Items from a dataset
<<<<

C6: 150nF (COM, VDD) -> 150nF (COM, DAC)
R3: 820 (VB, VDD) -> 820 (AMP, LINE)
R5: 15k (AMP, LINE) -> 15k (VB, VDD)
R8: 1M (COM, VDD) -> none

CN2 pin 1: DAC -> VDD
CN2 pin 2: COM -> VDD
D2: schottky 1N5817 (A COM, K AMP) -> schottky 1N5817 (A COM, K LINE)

>>>>
<<<<

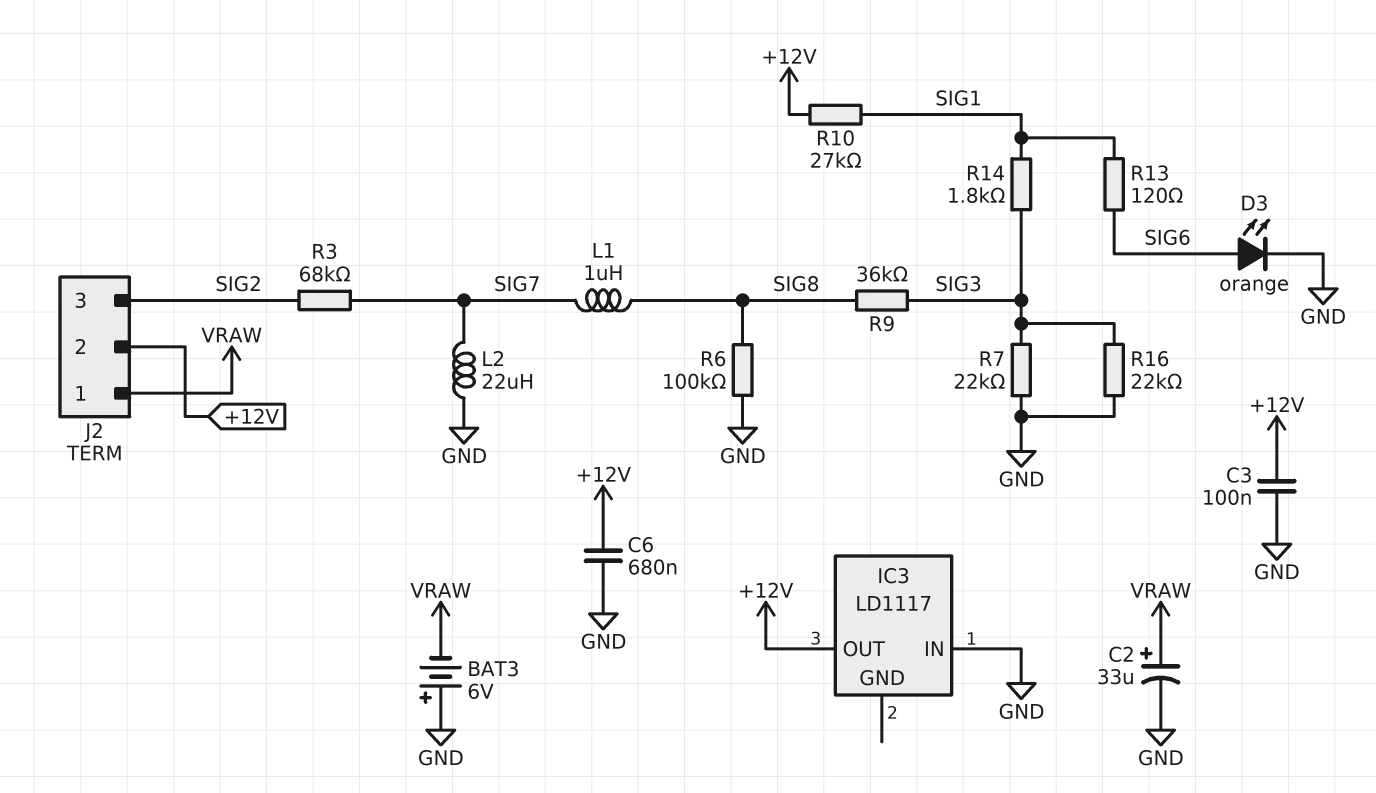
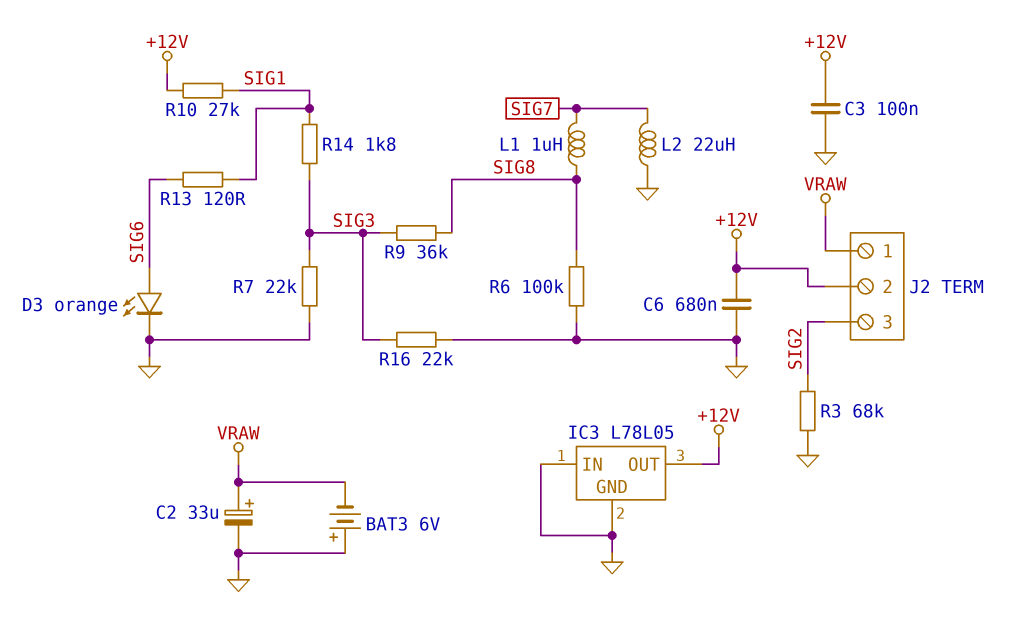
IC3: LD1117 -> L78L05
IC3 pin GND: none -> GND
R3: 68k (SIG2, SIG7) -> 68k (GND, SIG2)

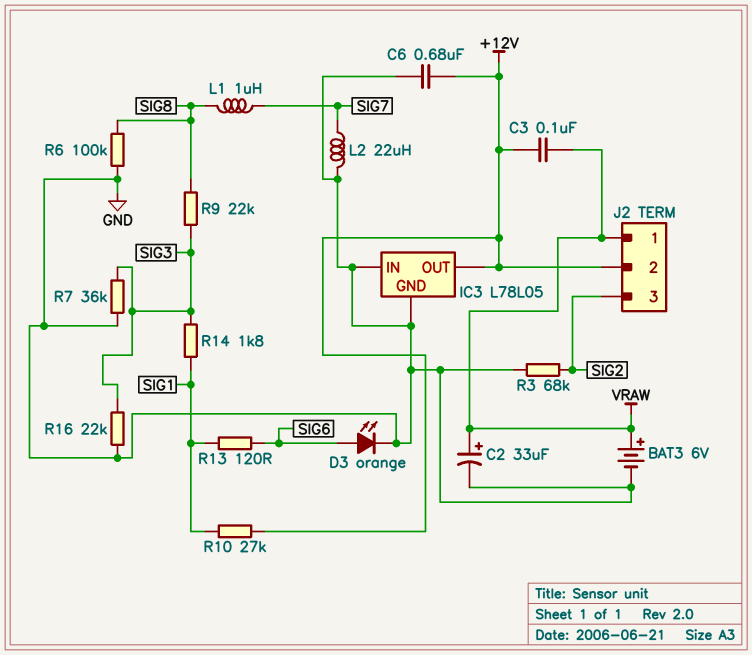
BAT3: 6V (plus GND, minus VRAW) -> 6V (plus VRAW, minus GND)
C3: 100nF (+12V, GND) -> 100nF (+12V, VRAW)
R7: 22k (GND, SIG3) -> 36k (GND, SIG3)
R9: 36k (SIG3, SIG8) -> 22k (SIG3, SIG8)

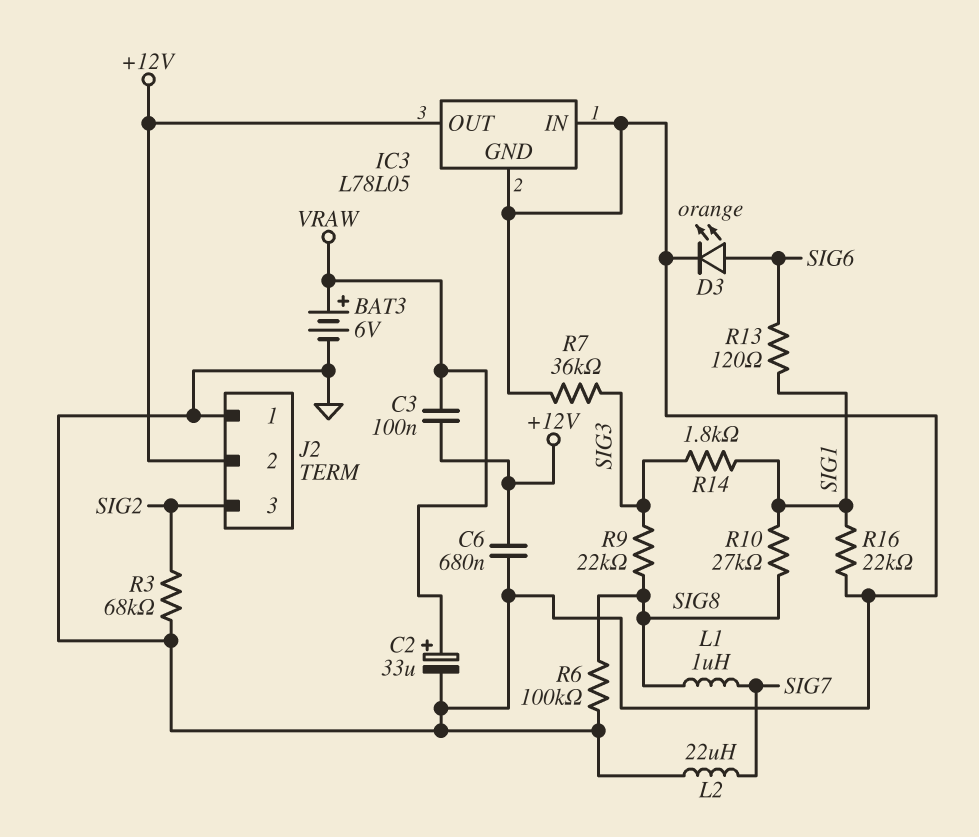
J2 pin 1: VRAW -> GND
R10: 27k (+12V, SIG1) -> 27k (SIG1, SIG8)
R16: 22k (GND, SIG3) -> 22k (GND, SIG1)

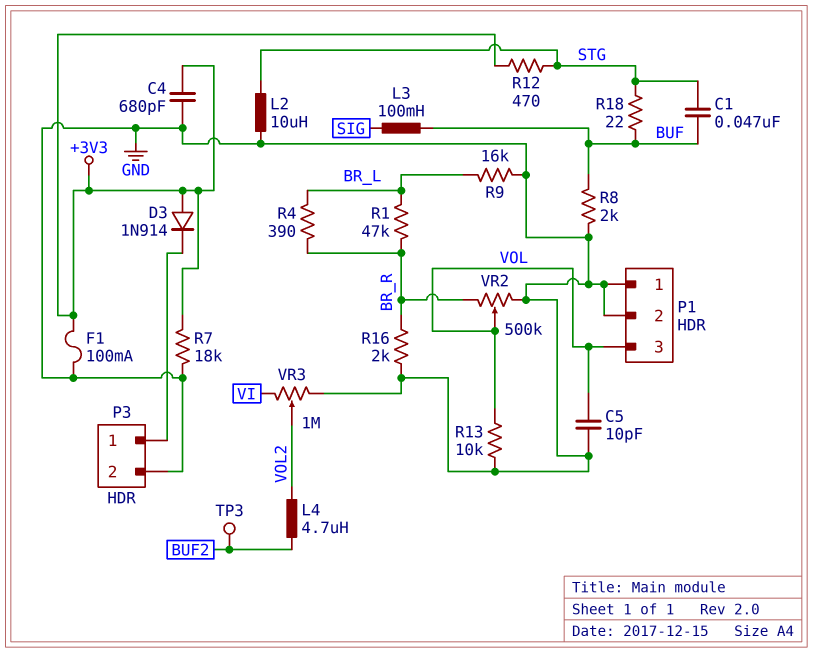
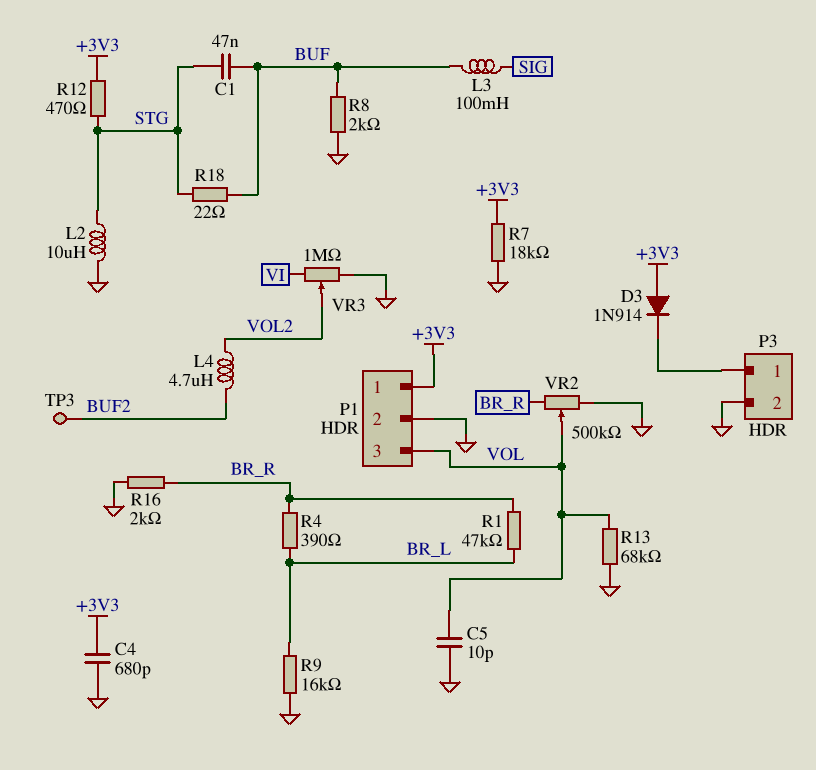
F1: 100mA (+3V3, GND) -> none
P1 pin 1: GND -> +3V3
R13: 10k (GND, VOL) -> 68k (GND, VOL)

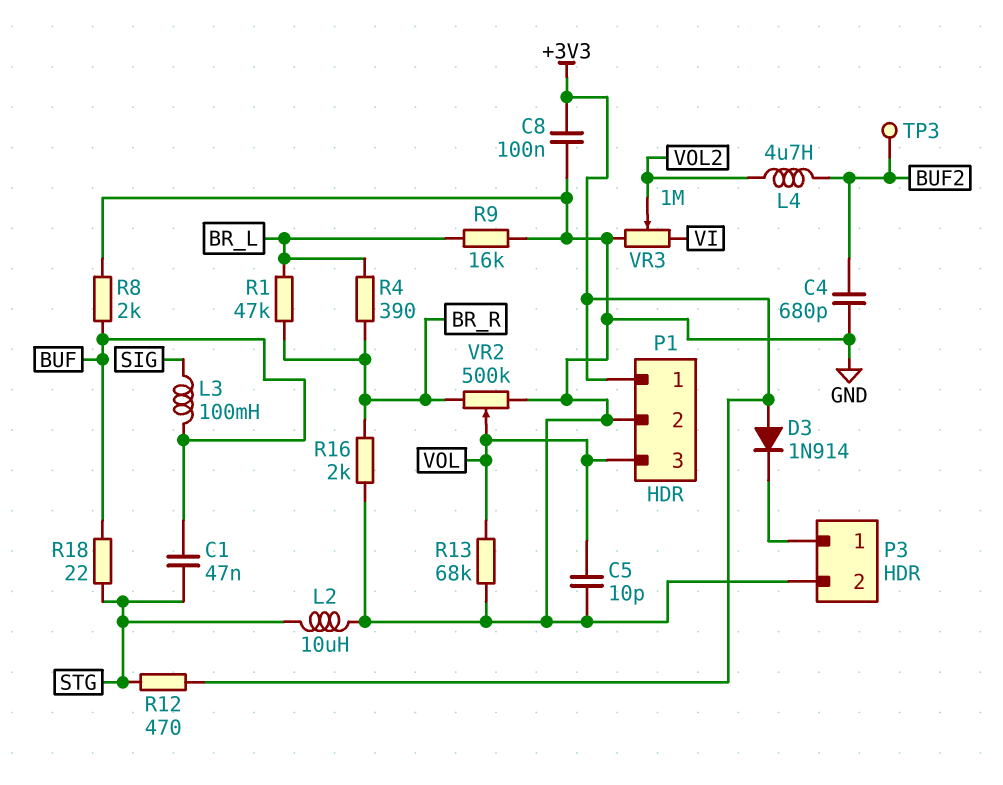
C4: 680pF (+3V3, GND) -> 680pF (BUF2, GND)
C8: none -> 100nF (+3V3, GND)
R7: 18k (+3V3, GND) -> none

>>>>

* _Task objective_
Above are records; repeat only the lines starting at the line with "C6: 150nF (COM, VDD) -> 150nF (COM, DAC)" and ending at the line with "D2: schottky 1N5817", exactly as they appear, both included.

* _Result of the task_
C6: 150nF (COM, VDD) -> 150nF (COM, DAC)
R3: 820 (VB, VDD) -> 820 (AMP, LINE)
R5: 15k (AMP, LINE) -> 15k (VB, VDD)
R8: 1M (COM, VDD) -> none

CN2 pin 1: DAC -> VDD
CN2 pin 2: COM -> VDD
D2: schottky 1N5817 (A COM, K AMP) -> schottky 1N5817 (A COM, K LINE)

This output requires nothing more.